## AIM OF THE EXERCISE
Among the lines below, take the one holding "C4: 680pF (GND, n6) -> none", the one holding "R9: none -> 1.5k (n3, n7)", and all lines between them. Set them down exactly.

## SUPPLIED MATERIAL
┏━━

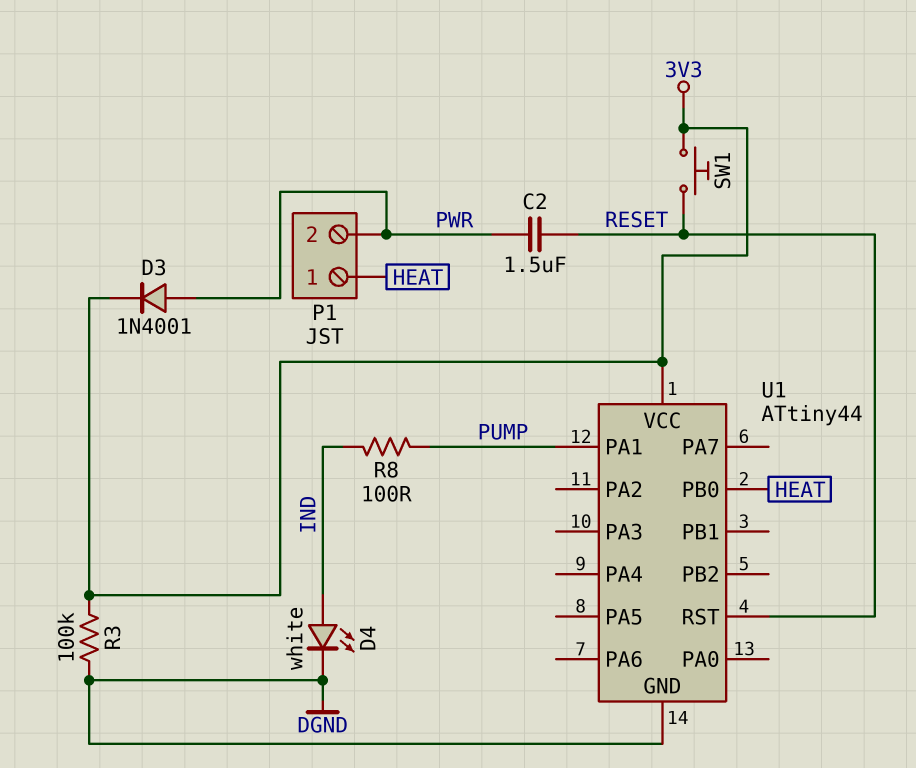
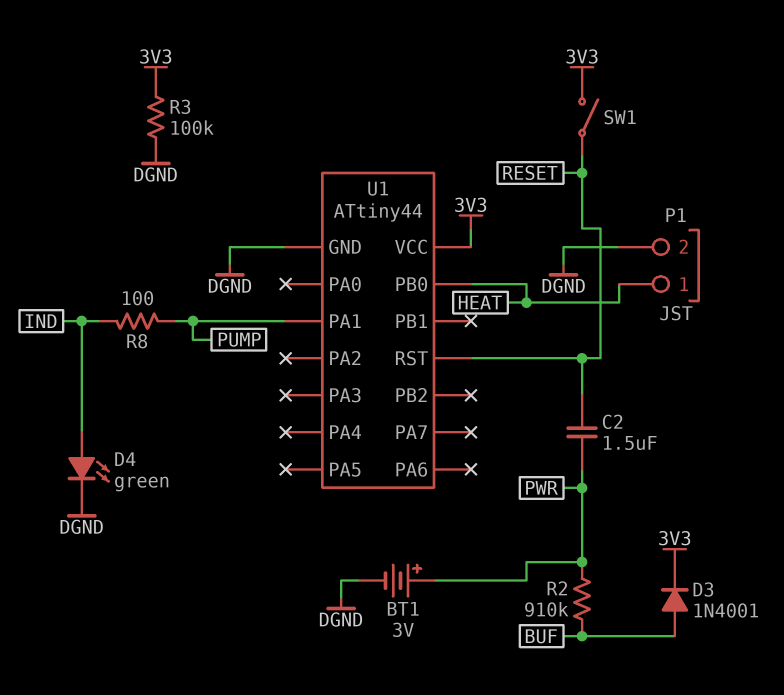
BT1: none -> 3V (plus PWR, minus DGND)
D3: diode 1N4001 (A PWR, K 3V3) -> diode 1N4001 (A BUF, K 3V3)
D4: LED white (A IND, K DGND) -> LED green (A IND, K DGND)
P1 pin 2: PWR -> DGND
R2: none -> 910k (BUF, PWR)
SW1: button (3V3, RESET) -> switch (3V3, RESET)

┗━━
┏━━

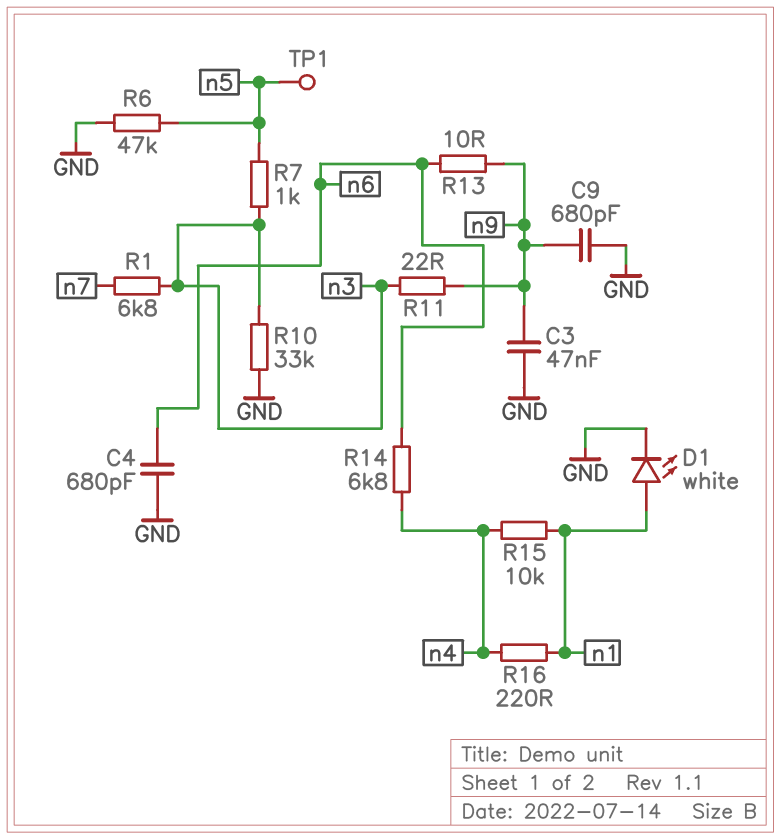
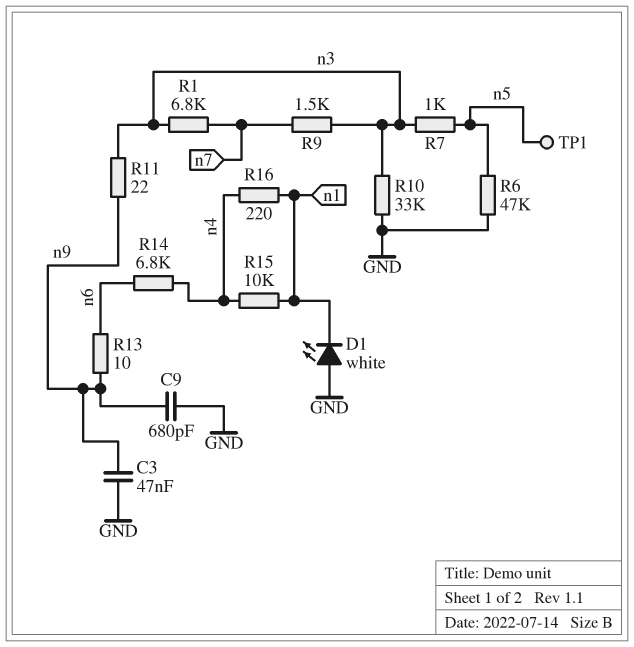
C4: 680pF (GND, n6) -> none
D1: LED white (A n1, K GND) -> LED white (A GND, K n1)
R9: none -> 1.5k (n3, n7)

┗━━

## EXERCISE RESULT
C4: 680pF (GND, n6) -> none
D1: LED white (A n1, K GND) -> LED white (A GND, K n1)
R9: none -> 1.5k (n3, n7)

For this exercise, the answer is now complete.